Transcribe the data. Leave out nothing.

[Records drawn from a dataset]
──────────────────────────────
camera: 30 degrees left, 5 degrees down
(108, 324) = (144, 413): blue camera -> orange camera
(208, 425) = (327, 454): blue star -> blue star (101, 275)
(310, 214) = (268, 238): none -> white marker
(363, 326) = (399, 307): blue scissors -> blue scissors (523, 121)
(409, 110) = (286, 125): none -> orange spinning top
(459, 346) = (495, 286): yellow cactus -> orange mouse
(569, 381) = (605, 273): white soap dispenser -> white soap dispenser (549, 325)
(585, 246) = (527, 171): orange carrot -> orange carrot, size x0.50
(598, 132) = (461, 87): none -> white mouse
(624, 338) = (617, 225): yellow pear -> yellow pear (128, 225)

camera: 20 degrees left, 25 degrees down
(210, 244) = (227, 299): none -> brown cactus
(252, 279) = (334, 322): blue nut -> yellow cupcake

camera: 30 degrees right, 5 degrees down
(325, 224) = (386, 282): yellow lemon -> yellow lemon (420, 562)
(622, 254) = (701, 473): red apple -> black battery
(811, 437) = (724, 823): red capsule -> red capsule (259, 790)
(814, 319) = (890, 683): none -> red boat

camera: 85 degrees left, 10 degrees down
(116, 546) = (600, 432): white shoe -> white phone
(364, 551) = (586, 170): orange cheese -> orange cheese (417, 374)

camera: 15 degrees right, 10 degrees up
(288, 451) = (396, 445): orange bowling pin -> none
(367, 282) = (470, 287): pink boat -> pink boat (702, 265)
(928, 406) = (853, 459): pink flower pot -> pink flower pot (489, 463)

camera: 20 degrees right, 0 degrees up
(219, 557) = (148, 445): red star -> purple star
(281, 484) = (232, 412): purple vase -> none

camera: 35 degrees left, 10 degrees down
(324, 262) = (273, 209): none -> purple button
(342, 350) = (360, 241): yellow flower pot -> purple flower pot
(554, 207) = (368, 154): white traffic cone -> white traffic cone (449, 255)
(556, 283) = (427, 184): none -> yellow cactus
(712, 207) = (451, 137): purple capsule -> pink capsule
──────────────────────────────
Result of this exercise:
camera: 30 degrees left, 5 degrees down
(108, 324) = (144, 413): blue camera -> orange camera
(208, 425) = (327, 454): blue star -> blue star (101, 275)
(310, 214) = (268, 238): none -> white marker
(363, 326) = (399, 307): blue scissors -> blue scissors (523, 121)
(409, 110) = (286, 125): none -> orange spinning top
(459, 346) = (495, 286): yellow cactus -> orange mouse
(569, 381) = (605, 273): white soap dispenser -> white soap dispenser (549, 325)
(585, 246) = (527, 171): orange carrot -> orange carrot, size x0.50
(598, 132) = (461, 87): none -> white mouse
(624, 338) = (617, 225): yellow pear -> yellow pear (128, 225)

camera: 20 degrees left, 25 degrees down
(210, 244) = (227, 299): none -> brown cactus
(252, 279) = (334, 322): blue nut -> yellow cupcake

camera: 30 degrees right, 5 degrees down
(325, 224) = (386, 282): yellow lemon -> yellow lemon (420, 562)
(622, 254) = (701, 473): red apple -> black battery
(811, 437) = (724, 823): red capsule -> red capsule (259, 790)
(814, 319) = (890, 683): none -> red boat

camera: 85 degrees left, 10 degrees down
(116, 546) = (600, 432): white shoe -> white phone
(364, 551) = (586, 170): orange cheese -> orange cheese (417, 374)

camera: 15 degrees right, 10 degrees up
(288, 451) = (396, 445): orange bowling pin -> none
(367, 282) = (470, 287): pink boat -> pink boat (702, 265)
(928, 406) = (853, 459): pink flower pot -> pink flower pot (489, 463)

camera: 20 degrees right, 0 degrees up
(219, 557) = (148, 445): red star -> purple star
(281, 484) = (232, 412): purple vase -> none

camera: 35 degrees left, 10 degrees down
(324, 262) = (273, 209): none -> purple button
(342, 350) = (360, 241): yellow flower pot -> purple flower pot
(554, 207) = (368, 154): white traffic cone -> white traffic cone (449, 255)
(556, 283) = (427, 184): none -> yellow cactus
(712, 207) = (451, 137): purple capsule -> pink capsule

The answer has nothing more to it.